▸ Assigned task
Put the lines below into a numbered list, dropping the blank ones and leaving out the picture.

▸ Saved data entries

______________________________

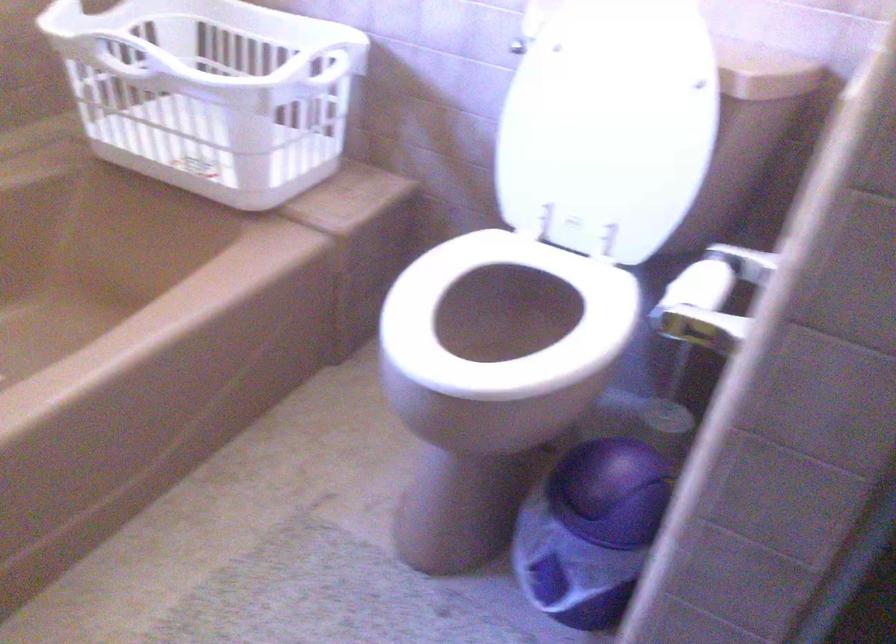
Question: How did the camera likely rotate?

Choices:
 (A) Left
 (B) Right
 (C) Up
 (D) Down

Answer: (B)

______________________________

▸ Output for this exercise
1. Question: How did the camera likely rotate?
2. Choices:
3.  (A) Left
4.  (B) Right
5.  (C) Up
6.  (D) Down
7. Answer: (B)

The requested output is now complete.